=== Work to complete ===
Return every line below in which "none" appears.

=== Material for this exercise ===
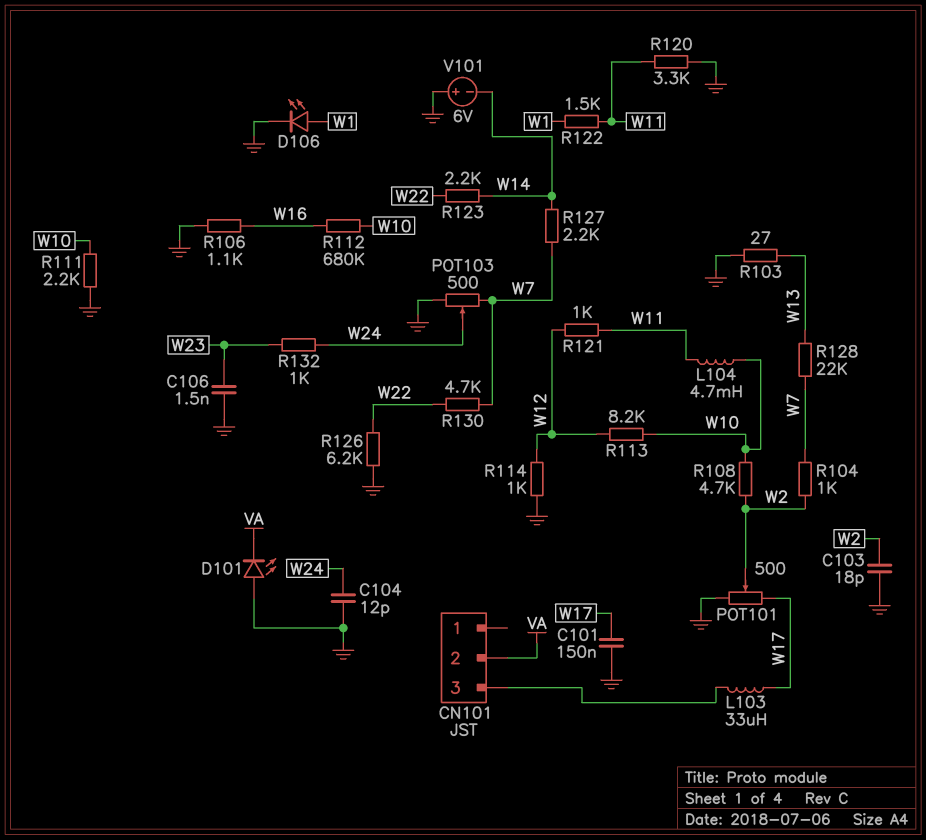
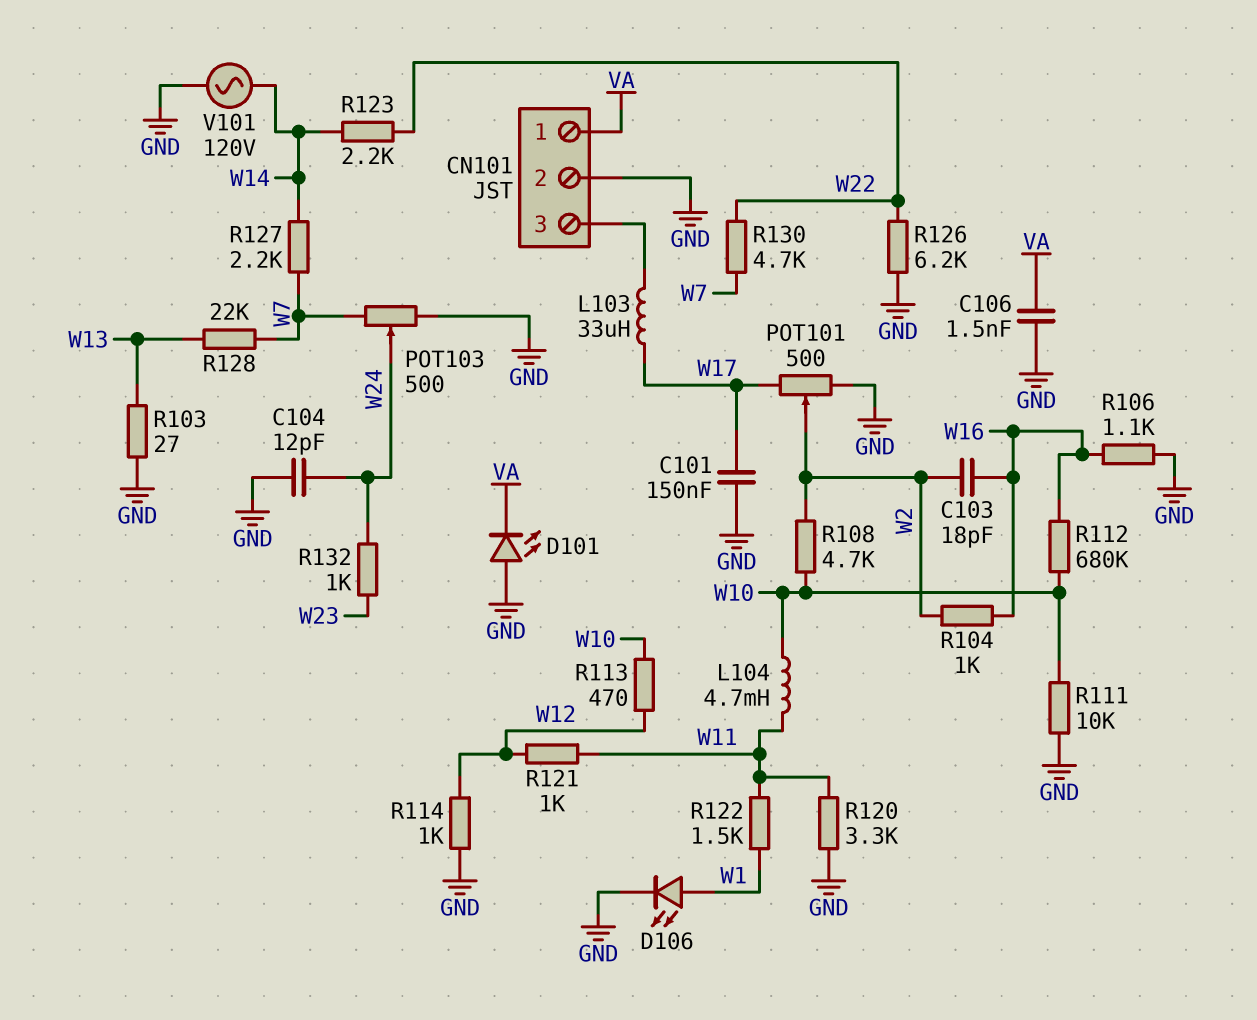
C103: 18pF (GND, W2) -> 18pF (W2, W16)
C106: 1.5nF (GND, W23) -> 1.5nF (GND, VA)
CN101 pin 1: none -> VA
CN101 pin 2: VA -> GND
R104: 1k (W2, W7) -> 1k (W2, W16)
R111: 2.2k (GND, W10) -> 10k (GND, W10)
R113: 8.2k (W10, W12) -> 470 (W10, W12)
V101: 6V (plus GND, minus W14) -> AC 120V (GND, W14)

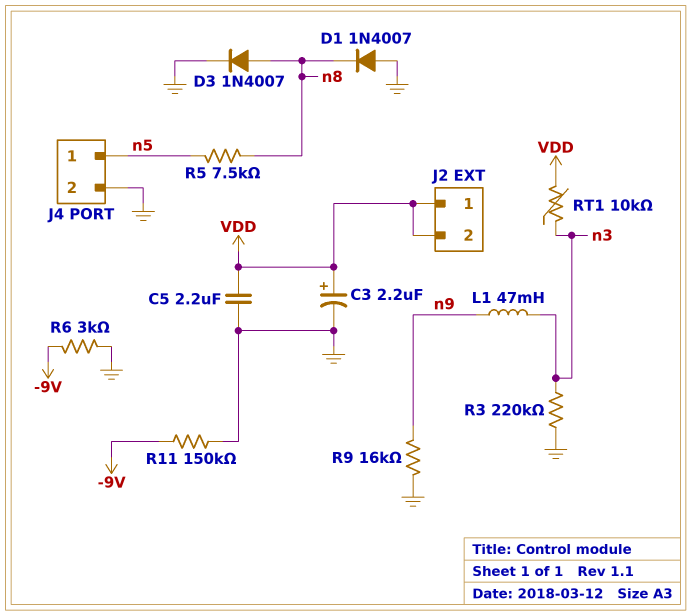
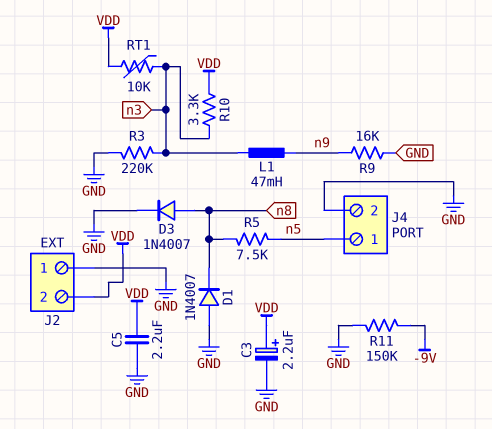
J2 pin 1: VDD -> GND
R6: 3k (-9V, GND) -> none
R10: none -> 3.3k (VDD, n3)

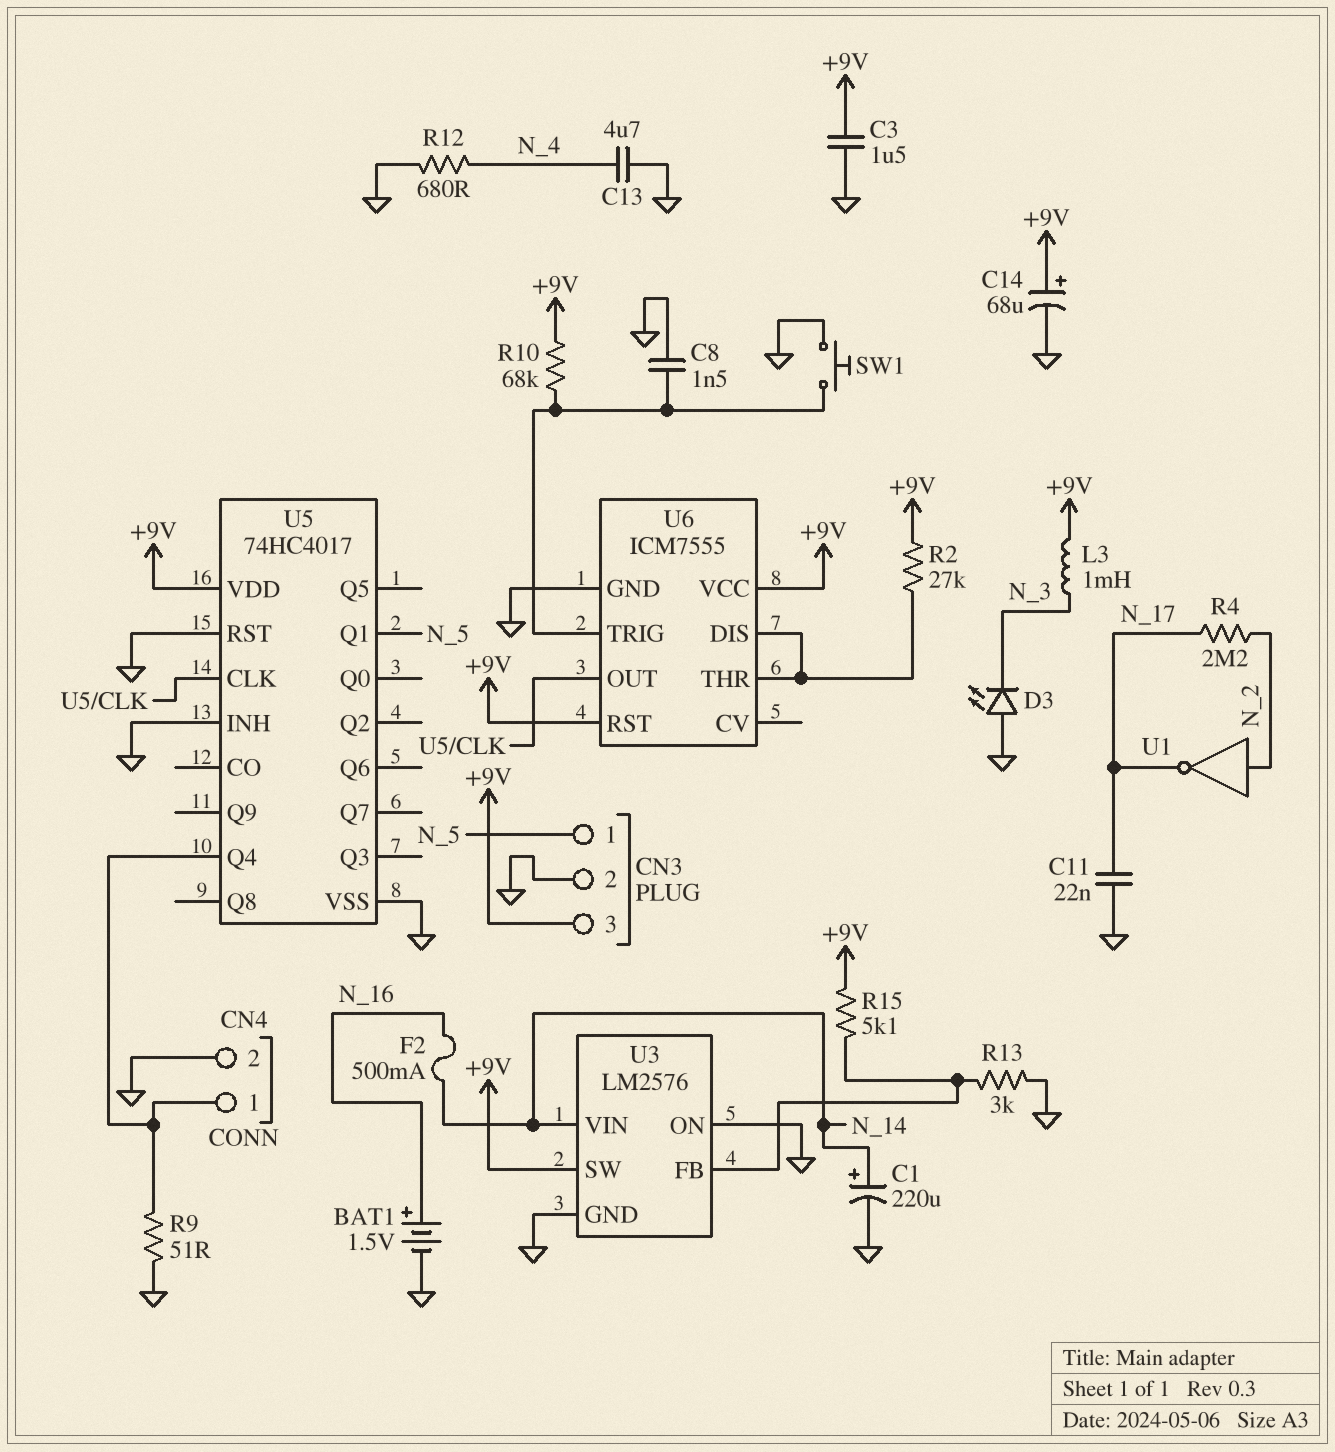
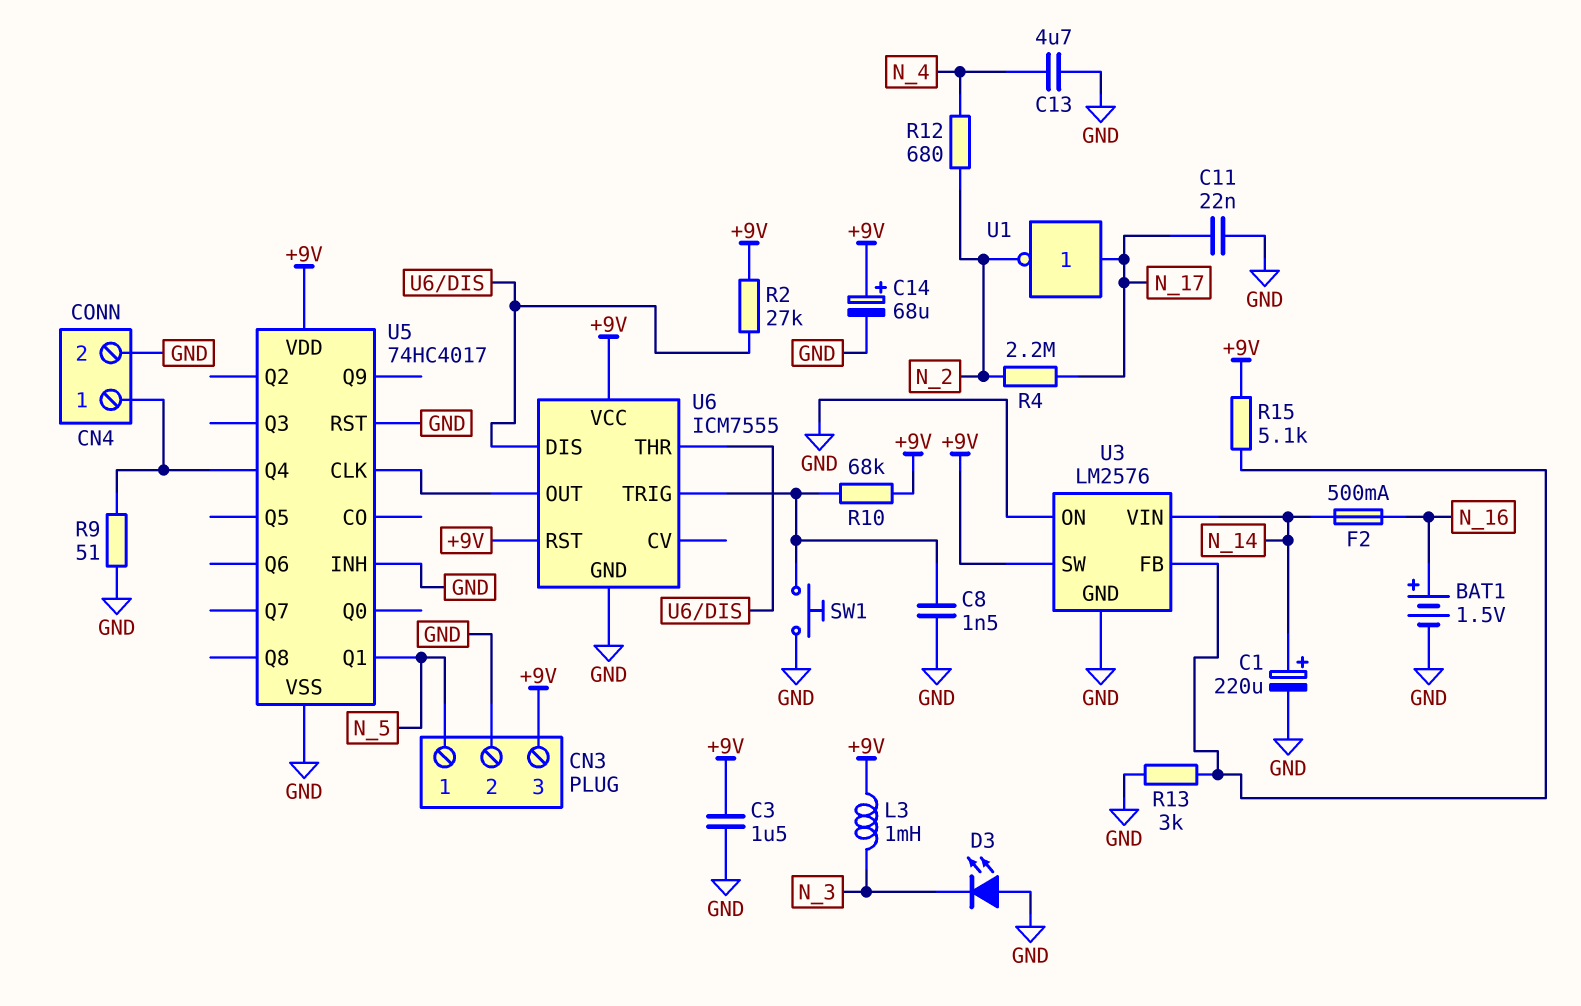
R12: 680 (GND, N_4) -> 680 (N_2, N_4)
U1: NOT (in N_2, out N_17) -> NOT (in N_17, out N_2)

=== Response to this exercise ===
CN101 pin 1: none -> VA
R6: 3k (-9V, GND) -> none
R10: none -> 3.3k (VDD, n3)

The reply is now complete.